▶ _What the task asks_
Which lines of the records below contain the word "yellow"? Copy each of them out.

▶ _The input_
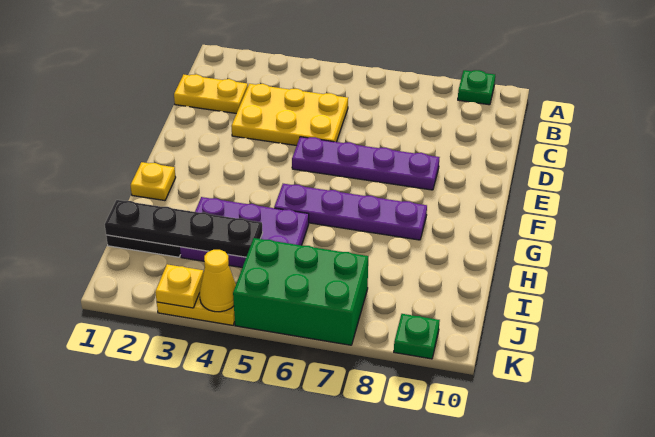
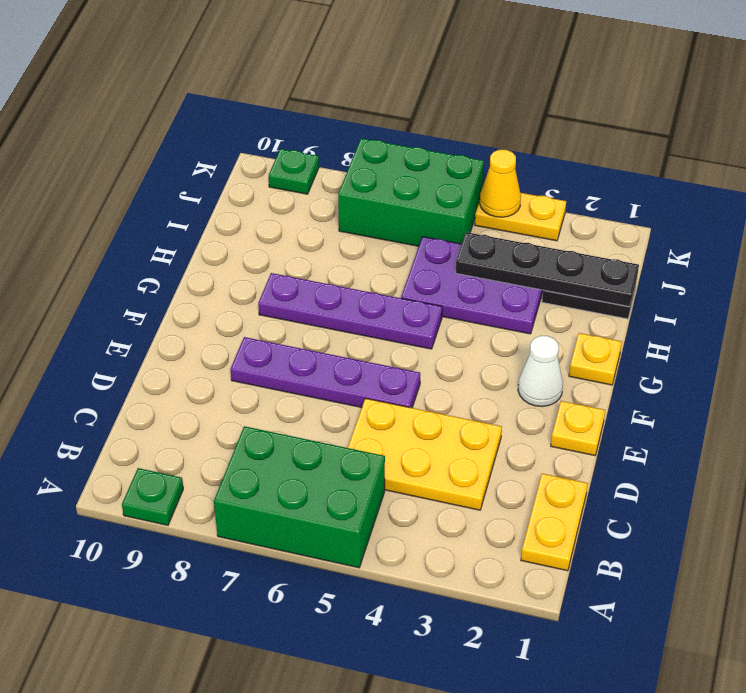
none -> green brick A5:B7 level 1
yellow plate C1:C2 level 1 -> yellow plate B1:C1 level 1
none -> white cone F2 level 1
yellow plate K3 level 2 -> yellow plate E1 level 1

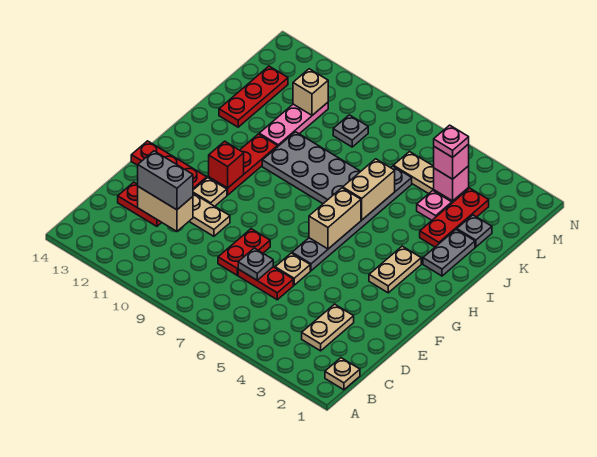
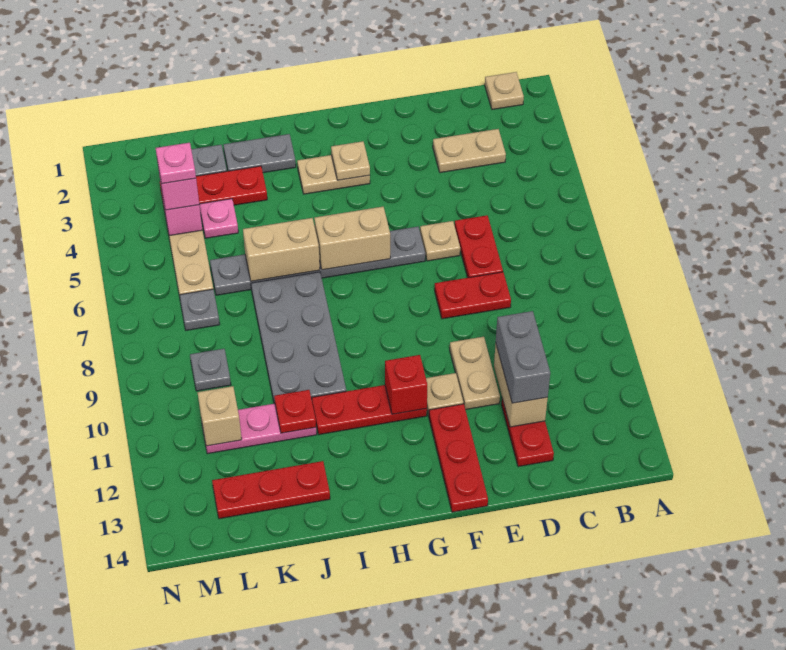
grey plate D7 level 2 -> grey plate L7 level 1
none -> tan plate G3 level 2
none -> red plate J11 level 2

▶ _Expected output_
yellow plate C1:C2 level 1 -> yellow plate B1:C1 level 1
yellow plate K3 level 2 -> yellow plate E1 level 1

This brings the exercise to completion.